▸ **ABOUT THIS TASK**
An exact reproduction of the records is required. Images must be left out.

[Data excerpts]
◇ ◇ ◇ ◇ ◇ ◇ ◇

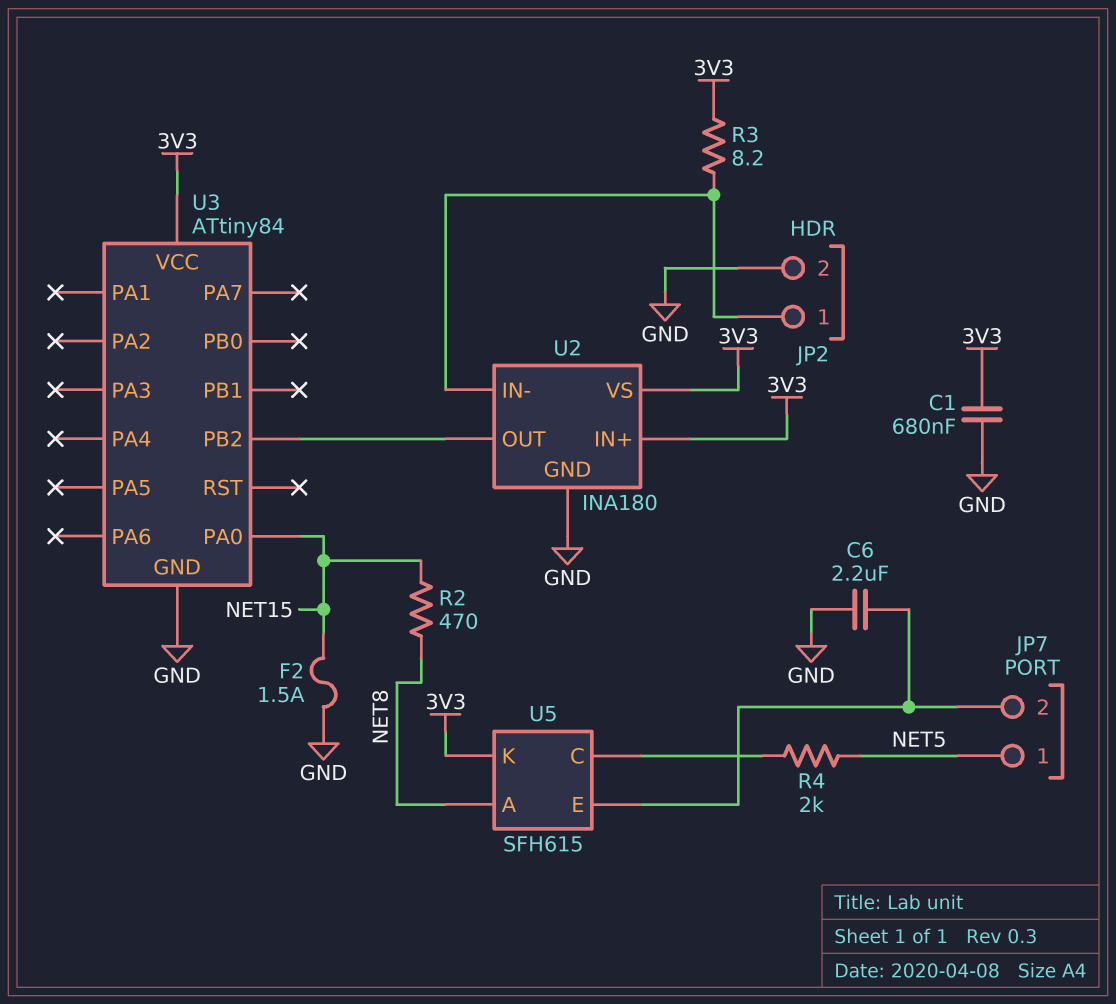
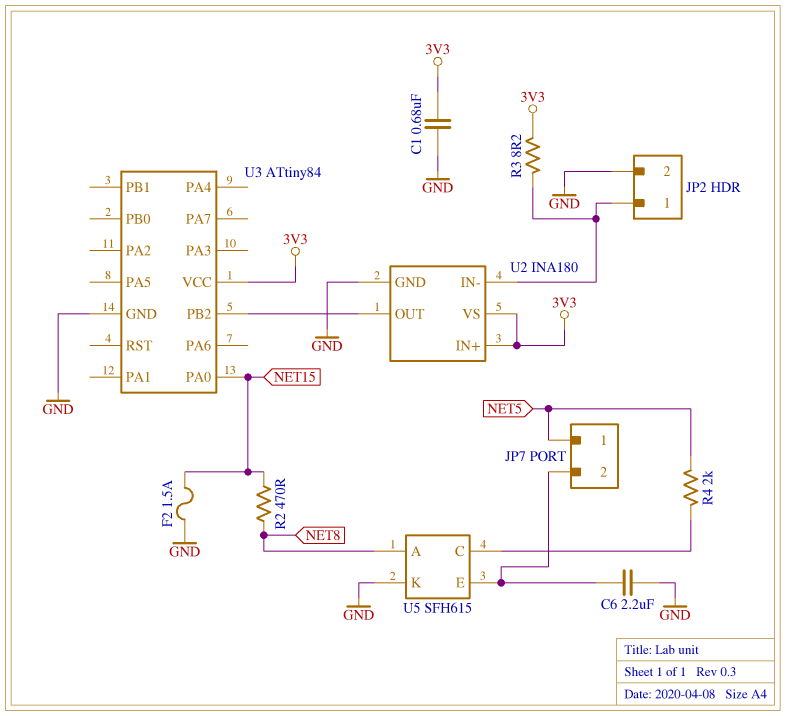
U5 pin K: 3V3 -> GND

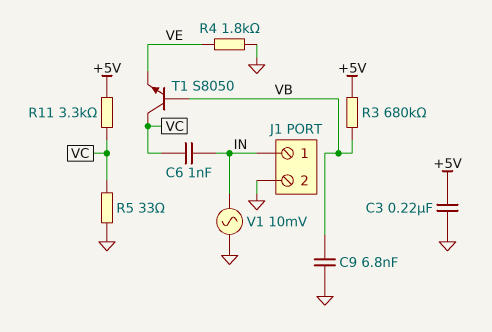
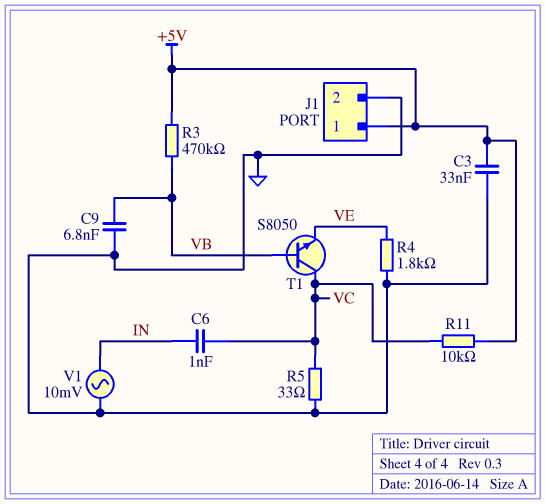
C3: 220nF (+5V, GND) -> 33nF (+5V, GND)
J1 pin 1: IN -> +5V
R3: 680k (+5V, VB) -> 470k (+5V, VB)
R11: 3.3k (+5V, VC) -> 10k (+5V, VC)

◇ ◇ ◇ ◇ ◇ ◇ ◇

▸ **EXERCISE RESULT**
U5 pin K: 3V3 -> GND

C3: 220nF (+5V, GND) -> 33nF (+5V, GND)
J1 pin 1: IN -> +5V
R3: 680k (+5V, VB) -> 470k (+5V, VB)
R11: 3.3k (+5V, VC) -> 10k (+5V, VC)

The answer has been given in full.